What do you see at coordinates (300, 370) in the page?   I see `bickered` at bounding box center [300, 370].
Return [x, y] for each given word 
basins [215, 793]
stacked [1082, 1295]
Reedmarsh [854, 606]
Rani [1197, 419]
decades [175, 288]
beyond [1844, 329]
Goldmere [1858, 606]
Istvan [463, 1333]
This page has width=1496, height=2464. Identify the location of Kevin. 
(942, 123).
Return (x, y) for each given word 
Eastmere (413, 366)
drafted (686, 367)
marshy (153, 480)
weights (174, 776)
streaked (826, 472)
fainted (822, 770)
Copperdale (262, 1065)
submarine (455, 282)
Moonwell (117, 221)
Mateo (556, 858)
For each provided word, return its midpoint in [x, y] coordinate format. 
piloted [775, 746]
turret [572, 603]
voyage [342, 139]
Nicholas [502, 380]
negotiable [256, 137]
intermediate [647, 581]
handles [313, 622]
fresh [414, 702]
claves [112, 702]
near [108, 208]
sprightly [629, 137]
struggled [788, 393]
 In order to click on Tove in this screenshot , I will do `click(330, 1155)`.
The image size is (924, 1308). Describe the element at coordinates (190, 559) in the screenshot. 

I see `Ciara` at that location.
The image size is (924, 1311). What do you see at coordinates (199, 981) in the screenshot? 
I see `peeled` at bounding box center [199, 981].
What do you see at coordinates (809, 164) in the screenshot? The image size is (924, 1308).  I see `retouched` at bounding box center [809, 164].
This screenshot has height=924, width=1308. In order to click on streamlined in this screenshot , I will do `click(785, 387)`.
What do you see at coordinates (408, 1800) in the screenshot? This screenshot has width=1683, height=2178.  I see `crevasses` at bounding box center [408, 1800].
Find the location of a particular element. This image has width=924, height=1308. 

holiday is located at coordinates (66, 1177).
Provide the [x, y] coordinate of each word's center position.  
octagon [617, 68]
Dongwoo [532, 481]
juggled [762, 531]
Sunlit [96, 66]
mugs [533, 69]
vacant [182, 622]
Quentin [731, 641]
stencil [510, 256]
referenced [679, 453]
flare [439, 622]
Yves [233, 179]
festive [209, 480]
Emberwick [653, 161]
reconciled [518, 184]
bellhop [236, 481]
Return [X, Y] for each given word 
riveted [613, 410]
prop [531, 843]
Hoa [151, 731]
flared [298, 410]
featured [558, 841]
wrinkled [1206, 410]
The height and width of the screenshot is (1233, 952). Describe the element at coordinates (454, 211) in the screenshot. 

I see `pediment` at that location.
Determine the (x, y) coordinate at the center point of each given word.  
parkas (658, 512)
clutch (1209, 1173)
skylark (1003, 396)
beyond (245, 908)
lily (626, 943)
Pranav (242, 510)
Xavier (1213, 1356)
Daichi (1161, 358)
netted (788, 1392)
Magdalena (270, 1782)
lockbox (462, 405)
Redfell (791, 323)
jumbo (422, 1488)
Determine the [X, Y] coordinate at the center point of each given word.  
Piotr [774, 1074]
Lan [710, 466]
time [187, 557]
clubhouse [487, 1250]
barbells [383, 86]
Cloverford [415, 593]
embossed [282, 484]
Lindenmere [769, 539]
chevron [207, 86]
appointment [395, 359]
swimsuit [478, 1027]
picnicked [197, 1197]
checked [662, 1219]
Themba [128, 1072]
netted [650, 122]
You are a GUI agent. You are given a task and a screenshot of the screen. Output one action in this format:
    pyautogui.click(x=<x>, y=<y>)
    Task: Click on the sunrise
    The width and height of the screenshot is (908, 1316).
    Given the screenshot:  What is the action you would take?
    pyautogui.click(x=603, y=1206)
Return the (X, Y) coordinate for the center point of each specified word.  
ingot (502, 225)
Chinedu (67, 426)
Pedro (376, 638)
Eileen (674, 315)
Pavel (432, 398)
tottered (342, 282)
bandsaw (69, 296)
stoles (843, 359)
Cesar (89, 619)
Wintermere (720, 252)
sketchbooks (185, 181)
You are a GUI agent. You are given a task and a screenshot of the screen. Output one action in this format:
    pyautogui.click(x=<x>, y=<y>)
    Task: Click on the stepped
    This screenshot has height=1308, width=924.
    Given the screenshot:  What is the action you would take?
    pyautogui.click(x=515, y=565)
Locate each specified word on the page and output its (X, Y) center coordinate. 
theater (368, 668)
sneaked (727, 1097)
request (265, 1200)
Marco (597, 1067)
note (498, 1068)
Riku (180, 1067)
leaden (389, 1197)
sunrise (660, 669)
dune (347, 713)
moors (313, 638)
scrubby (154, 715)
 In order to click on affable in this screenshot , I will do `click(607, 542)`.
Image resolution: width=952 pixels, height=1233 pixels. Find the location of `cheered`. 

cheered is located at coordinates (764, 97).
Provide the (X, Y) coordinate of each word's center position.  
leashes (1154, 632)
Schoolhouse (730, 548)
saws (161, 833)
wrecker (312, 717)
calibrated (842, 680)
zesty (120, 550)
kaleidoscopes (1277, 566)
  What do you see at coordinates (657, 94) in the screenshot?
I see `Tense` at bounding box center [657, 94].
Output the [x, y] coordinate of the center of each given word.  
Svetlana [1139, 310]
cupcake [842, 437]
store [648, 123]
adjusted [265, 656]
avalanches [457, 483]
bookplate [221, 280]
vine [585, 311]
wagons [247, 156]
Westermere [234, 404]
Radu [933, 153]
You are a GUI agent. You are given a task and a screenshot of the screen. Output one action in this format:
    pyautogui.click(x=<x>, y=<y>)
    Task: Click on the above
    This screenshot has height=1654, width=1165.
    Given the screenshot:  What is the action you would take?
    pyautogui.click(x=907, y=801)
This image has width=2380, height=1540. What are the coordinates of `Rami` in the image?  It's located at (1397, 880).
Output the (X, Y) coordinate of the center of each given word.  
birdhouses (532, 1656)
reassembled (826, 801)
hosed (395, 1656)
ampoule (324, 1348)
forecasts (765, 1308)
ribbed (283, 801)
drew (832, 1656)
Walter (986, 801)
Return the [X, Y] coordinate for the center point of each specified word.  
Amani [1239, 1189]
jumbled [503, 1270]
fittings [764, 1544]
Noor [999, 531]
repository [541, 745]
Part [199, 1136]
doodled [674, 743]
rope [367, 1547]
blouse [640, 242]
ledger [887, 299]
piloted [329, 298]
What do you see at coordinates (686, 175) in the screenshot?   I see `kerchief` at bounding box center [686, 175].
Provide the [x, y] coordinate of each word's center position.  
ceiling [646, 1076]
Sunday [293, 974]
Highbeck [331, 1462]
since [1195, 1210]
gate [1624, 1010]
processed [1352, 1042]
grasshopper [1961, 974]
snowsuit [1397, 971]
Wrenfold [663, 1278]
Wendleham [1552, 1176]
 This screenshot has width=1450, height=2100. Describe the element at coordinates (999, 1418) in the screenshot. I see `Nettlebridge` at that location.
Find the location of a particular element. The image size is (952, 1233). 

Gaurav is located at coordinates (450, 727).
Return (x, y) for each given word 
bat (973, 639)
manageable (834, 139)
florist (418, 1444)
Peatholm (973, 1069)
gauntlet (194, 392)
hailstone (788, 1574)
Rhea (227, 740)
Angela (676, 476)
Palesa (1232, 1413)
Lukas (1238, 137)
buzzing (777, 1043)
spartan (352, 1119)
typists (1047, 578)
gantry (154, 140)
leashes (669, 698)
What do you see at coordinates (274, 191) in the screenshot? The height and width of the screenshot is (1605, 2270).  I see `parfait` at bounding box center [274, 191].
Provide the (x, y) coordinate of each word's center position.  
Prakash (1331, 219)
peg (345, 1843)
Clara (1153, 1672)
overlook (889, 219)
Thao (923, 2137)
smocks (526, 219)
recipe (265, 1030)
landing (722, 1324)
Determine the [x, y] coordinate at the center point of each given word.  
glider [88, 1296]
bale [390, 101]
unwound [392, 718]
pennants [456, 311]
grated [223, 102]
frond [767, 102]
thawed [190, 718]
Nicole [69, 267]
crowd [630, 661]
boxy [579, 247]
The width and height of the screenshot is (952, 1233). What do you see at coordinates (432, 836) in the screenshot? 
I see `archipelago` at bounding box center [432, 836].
-------------------------
**Job**
Can you copy the data above word for word, from the line with "sketchbooks (185, 181)" to the line with "moors (313, 638)", including both of those lines?

**Response below**
sketchbooks (185, 181)
You are a GUI agent. You are given a task and a screenshot of the screen. Output one action in this format:
    pyautogui.click(x=<x>, y=<y>)
    Task: Click on the stepped
    This screenshot has height=1308, width=924.
    Given the screenshot:  What is the action you would take?
    pyautogui.click(x=515, y=565)
Locate each specified word on the page and output its (X, Y) center coordinate. 
theater (368, 668)
sneaked (727, 1097)
request (265, 1200)
Marco (597, 1067)
note (498, 1068)
Riku (180, 1067)
leaden (389, 1197)
sunrise (660, 669)
dune (347, 713)
moors (313, 638)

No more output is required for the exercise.